**WHAT YOU ARE ASKED TO DO**.
Print exactly the line that contains "RGB1 pin B: D11 -> D10" along with every line beneath it to the end of the records below, and omit pictures.

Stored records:
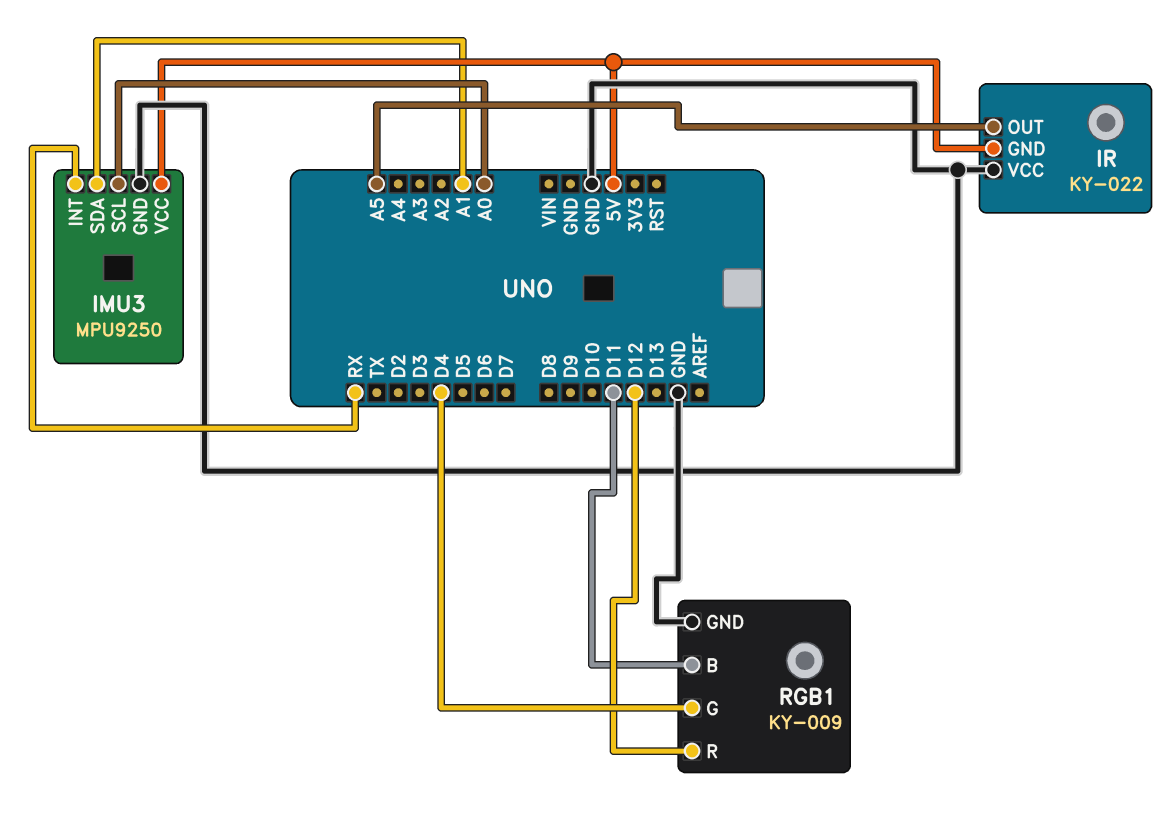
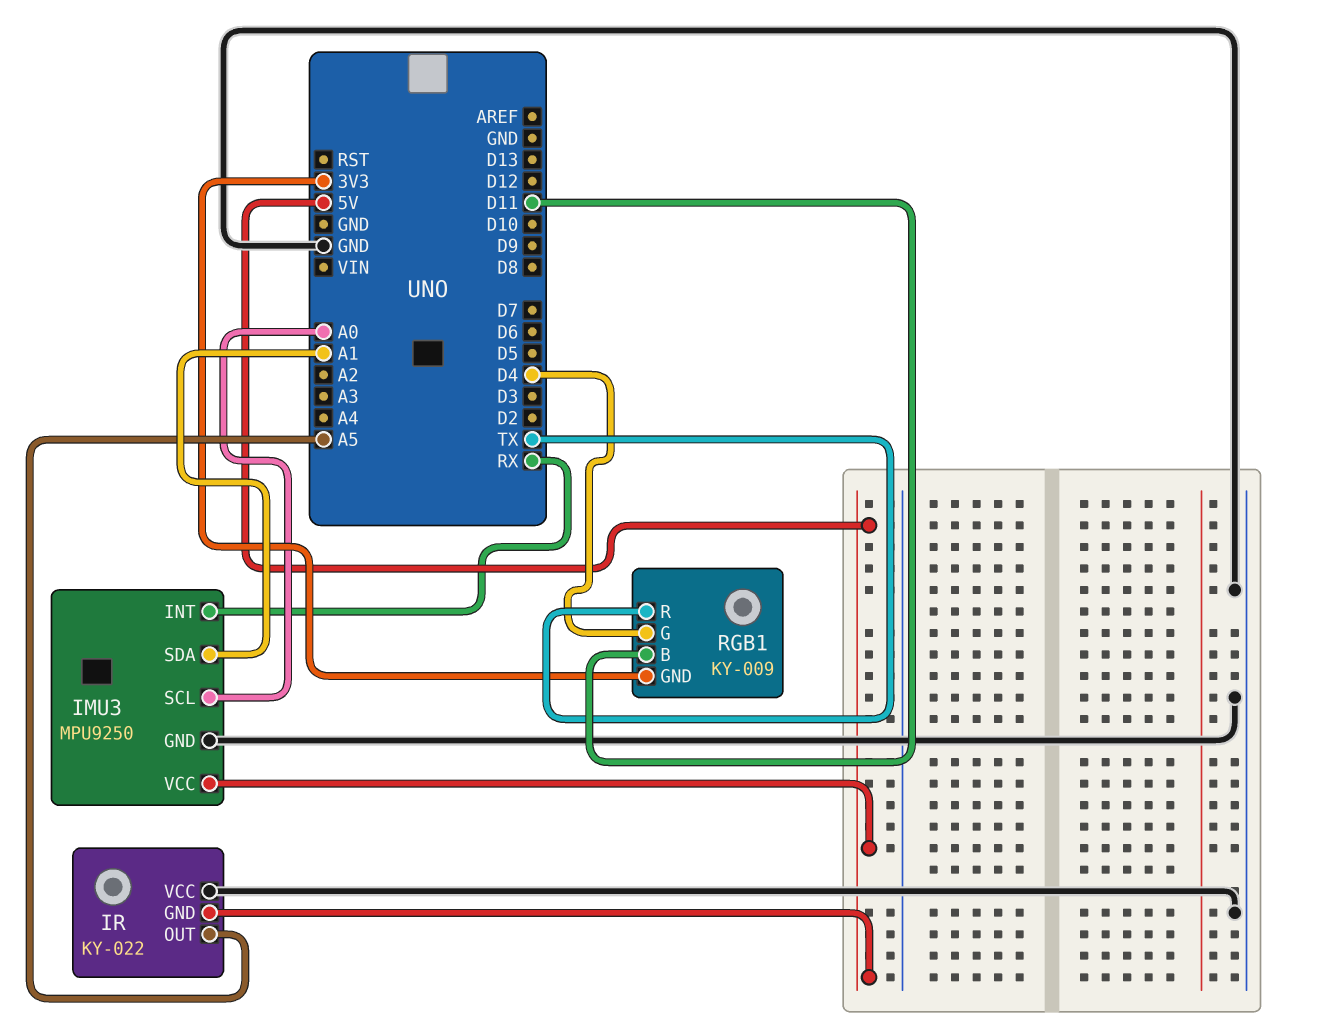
RGB1 pin GND: GND -> 3V3
RGB1 pin R: D12 -> TX

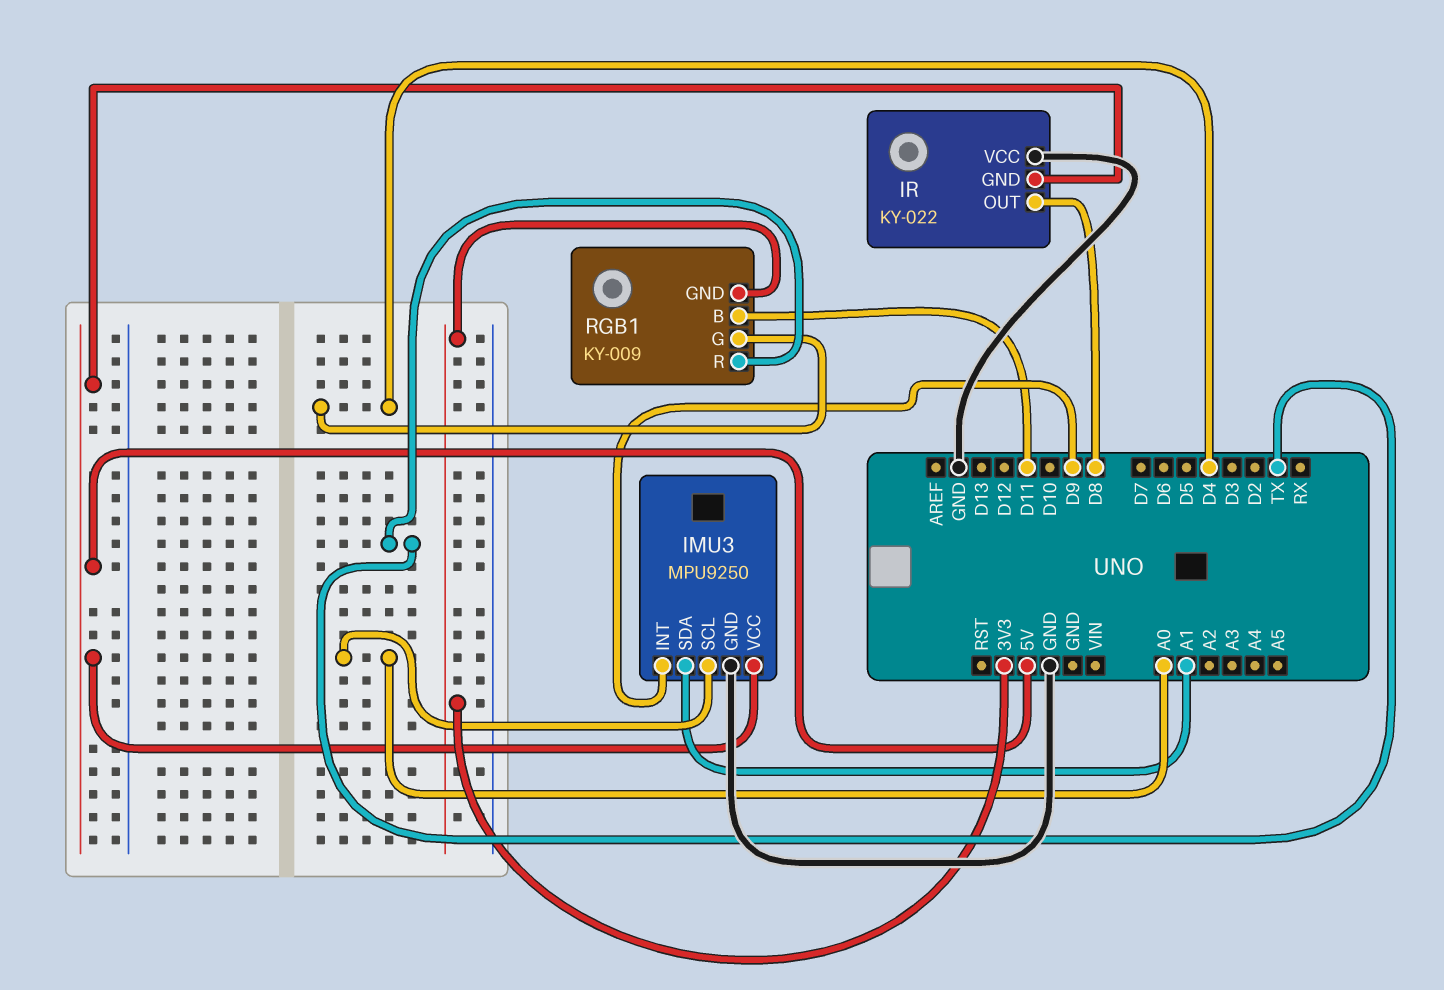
IMU3 pin INT: RX -> D9
IR pin OUT: A5 -> D8

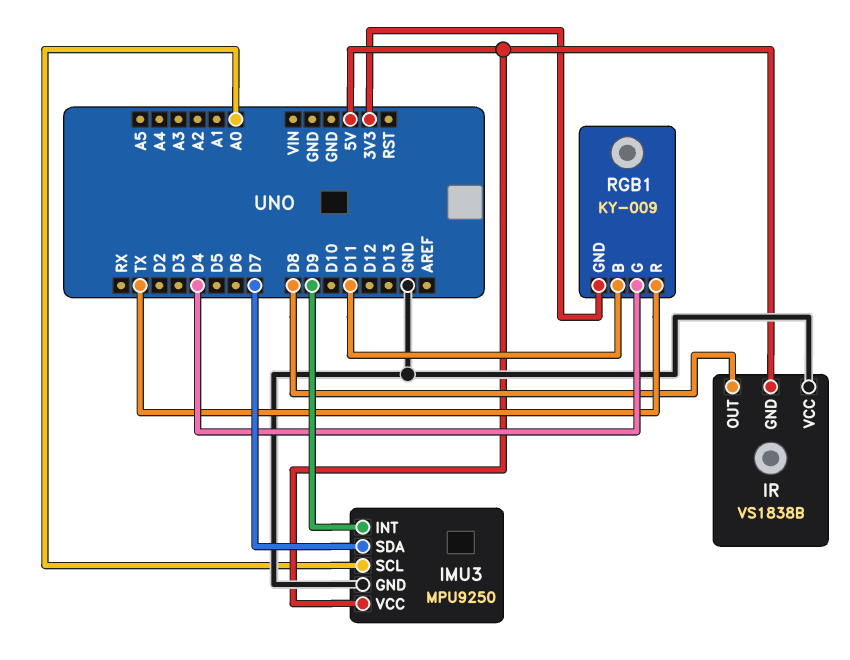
IMU3 pin SDA: A1 -> D7
IR: KY-022 -> VS1838B

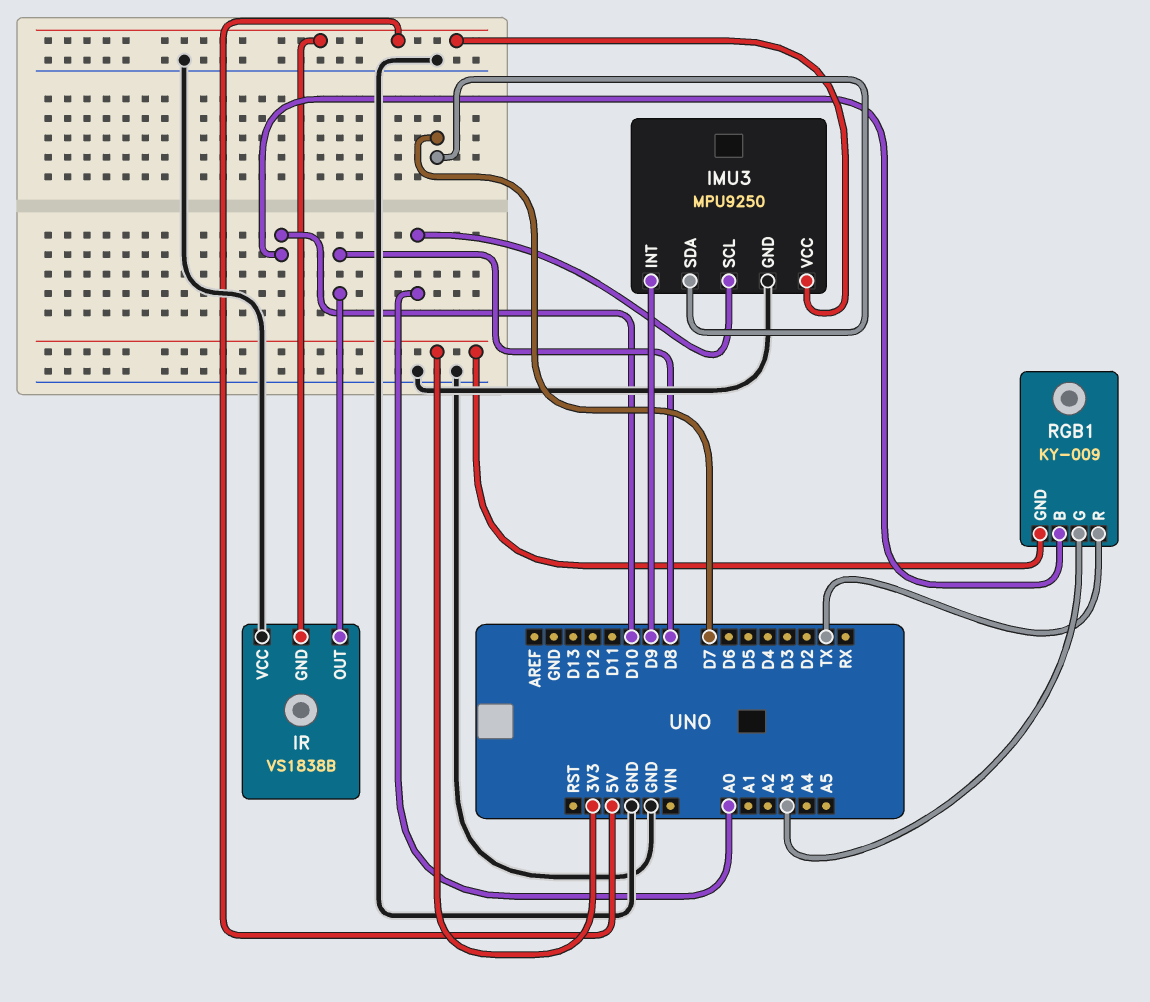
RGB1 pin B: D11 -> D10
RGB1 pin G: D4 -> A3

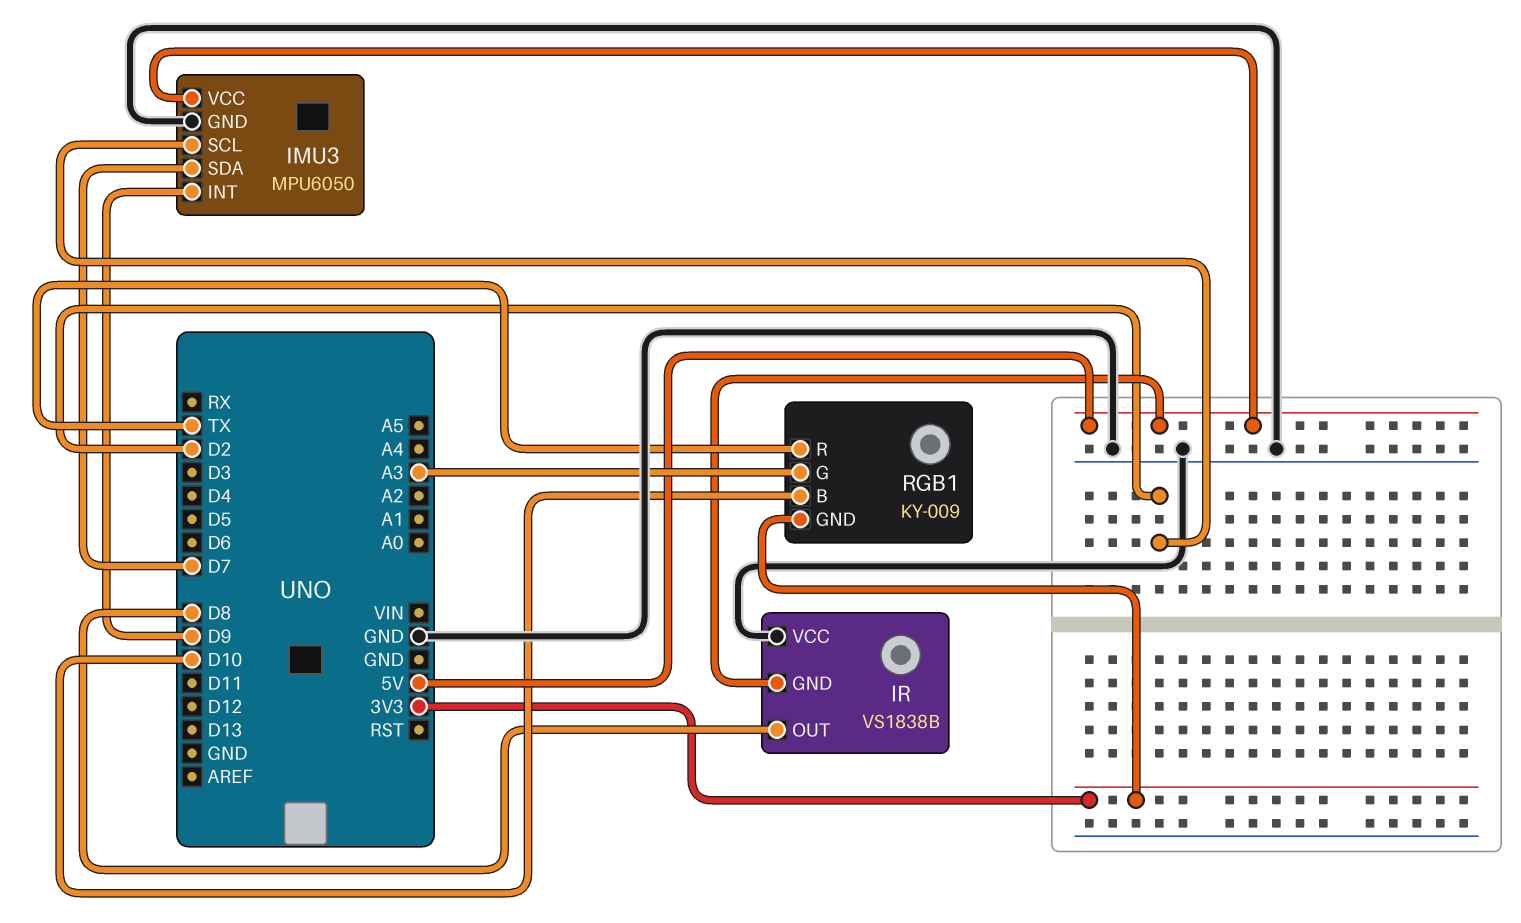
IMU3: MPU9250 -> MPU6050
IMU3 pin SCL: A0 -> D2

**ANSWER TO THE PROBLEM**.
RGB1 pin B: D11 -> D10
RGB1 pin G: D4 -> A3

IMU3: MPU9250 -> MPU6050
IMU3 pin SCL: A0 -> D2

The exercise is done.